Content starts
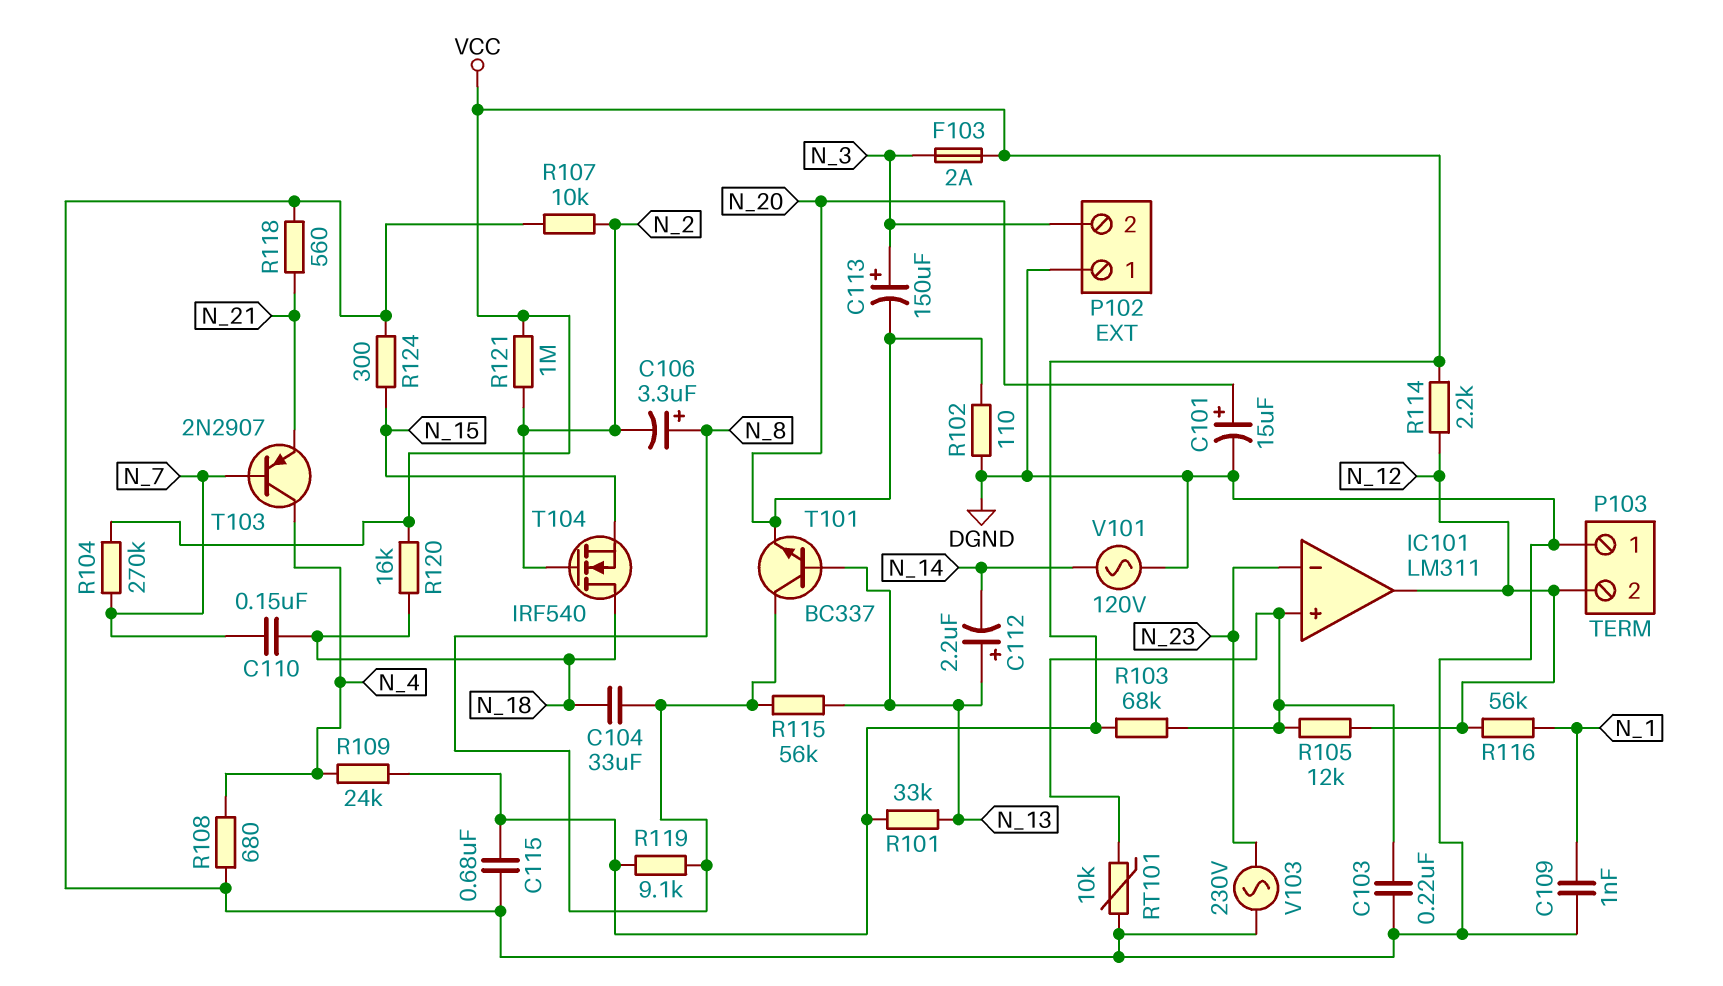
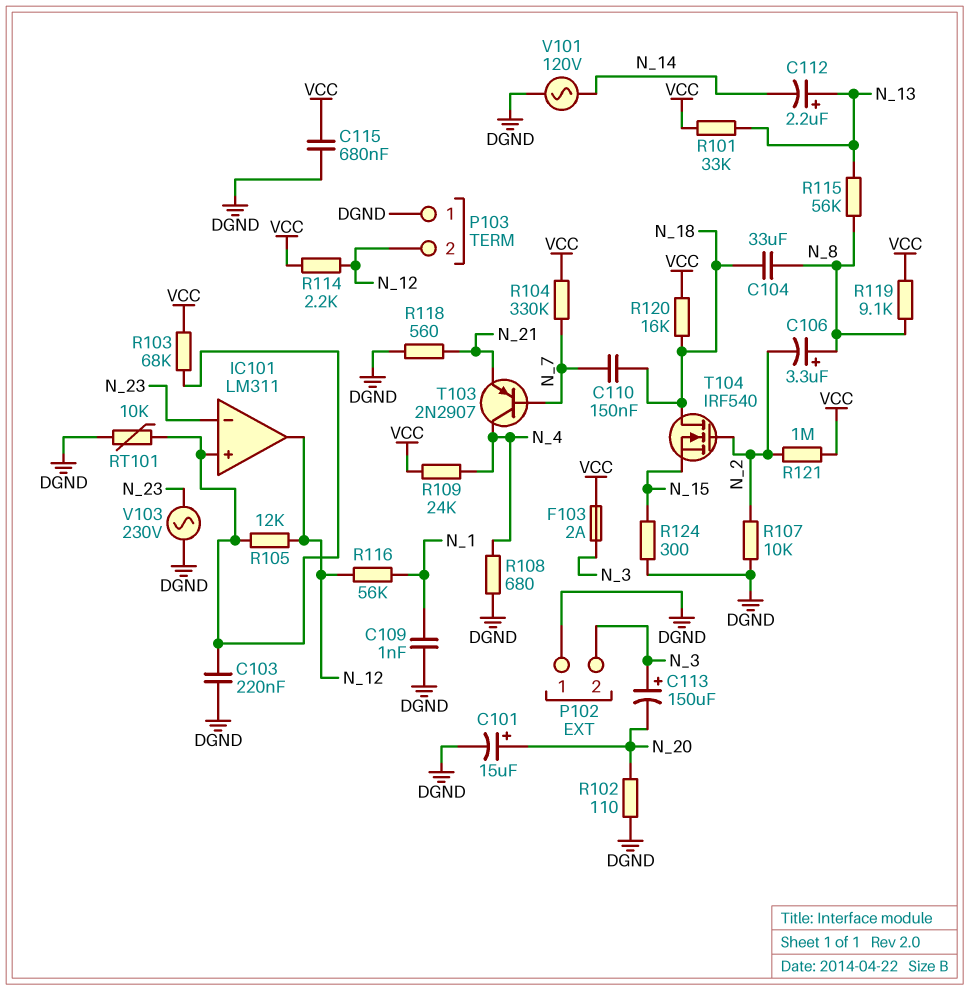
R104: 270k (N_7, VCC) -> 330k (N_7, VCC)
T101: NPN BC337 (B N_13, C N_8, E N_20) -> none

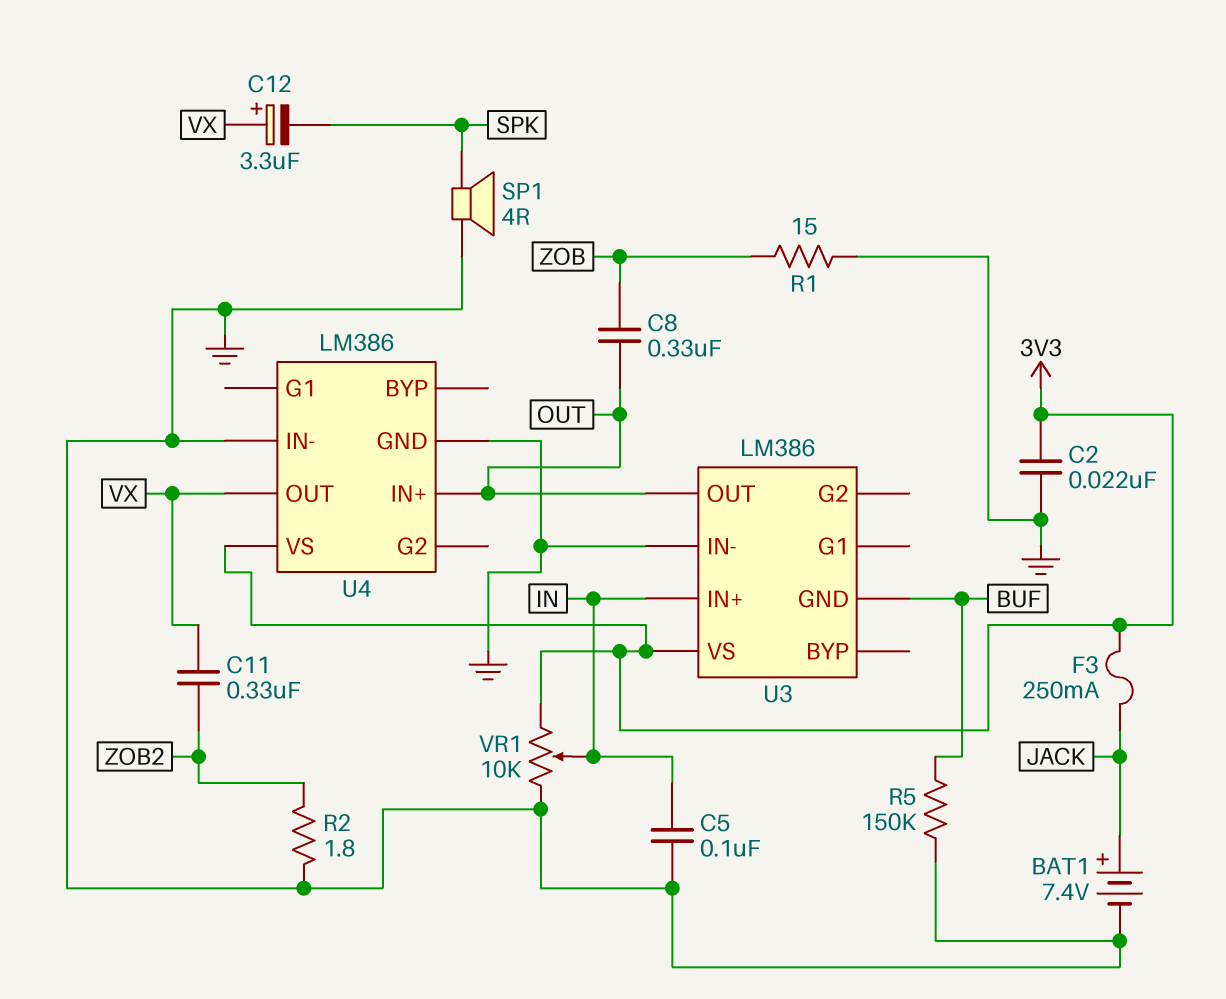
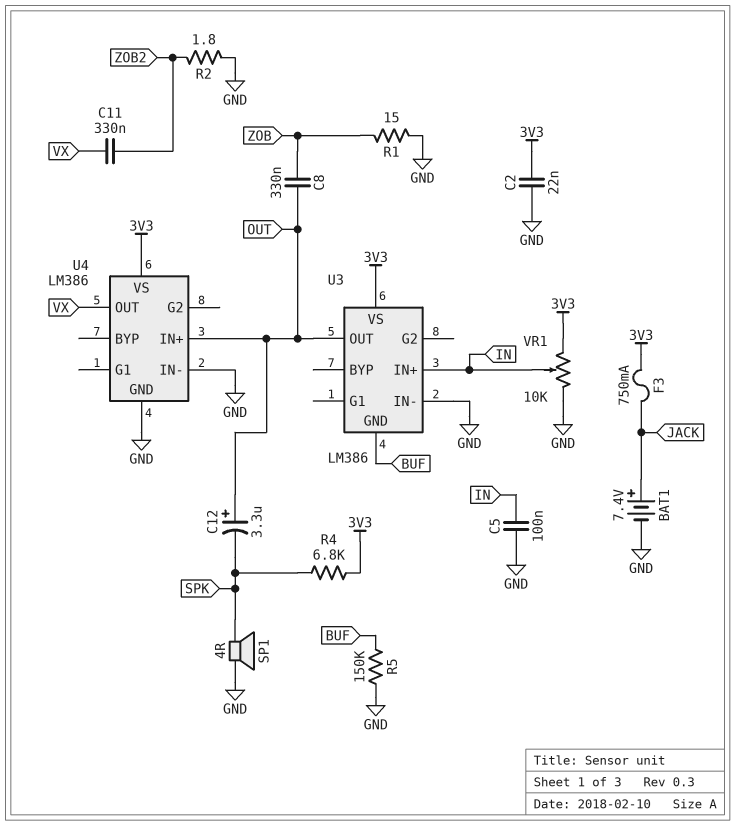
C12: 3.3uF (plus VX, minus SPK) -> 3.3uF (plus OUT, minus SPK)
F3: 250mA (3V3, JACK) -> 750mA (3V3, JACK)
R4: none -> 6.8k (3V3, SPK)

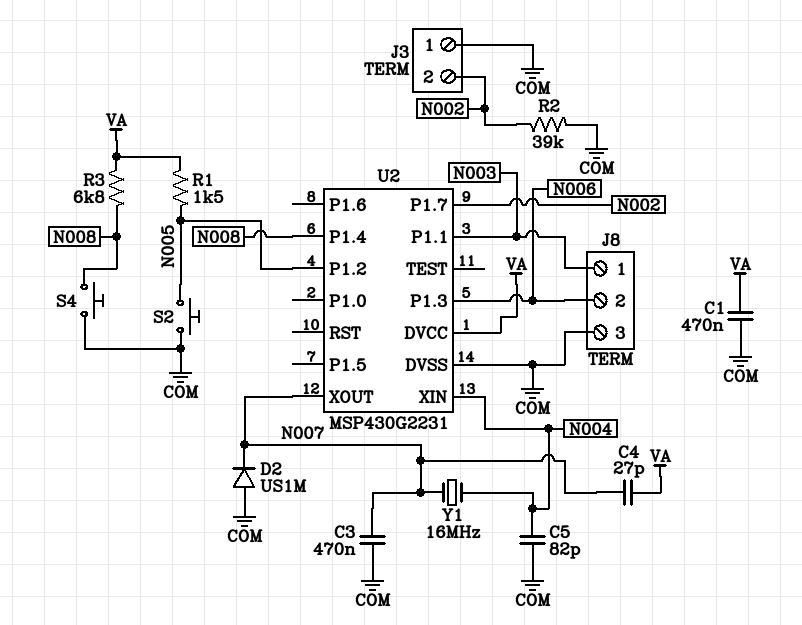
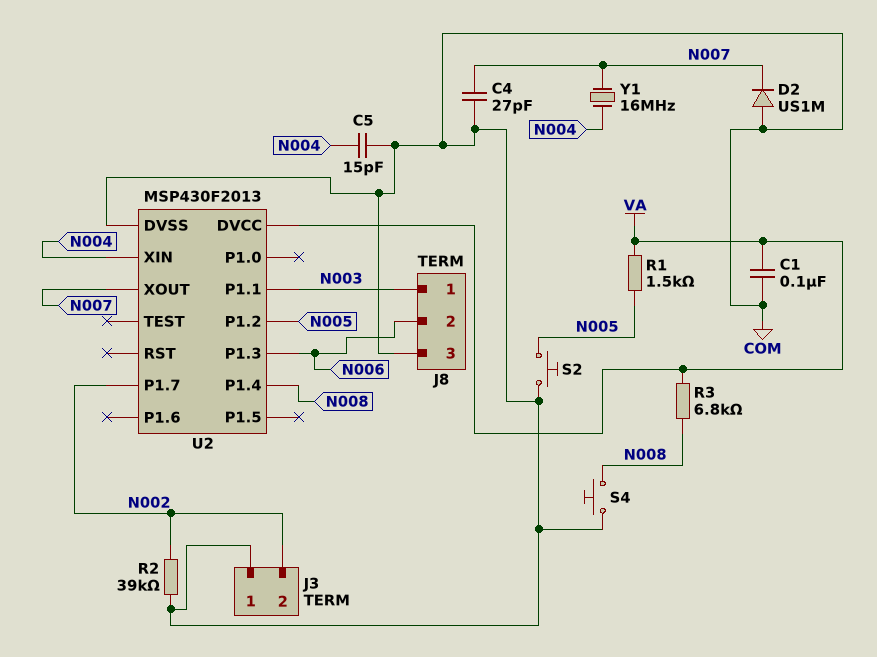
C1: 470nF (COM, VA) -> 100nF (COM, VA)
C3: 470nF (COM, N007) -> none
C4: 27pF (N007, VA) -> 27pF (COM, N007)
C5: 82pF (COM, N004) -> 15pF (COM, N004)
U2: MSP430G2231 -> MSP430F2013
Content ends
**WHAT THE TASK REQUIRES**
Reproduce the lines from the one with "C5: 82pF (COM, N004) -> 15pF (COM, N004)" to the end of the data exactly, leaving out every earlier line.

**ANSWER FOR THE TASK**
C5: 82pF (COM, N004) -> 15pF (COM, N004)
U2: MSP430G2231 -> MSP430F2013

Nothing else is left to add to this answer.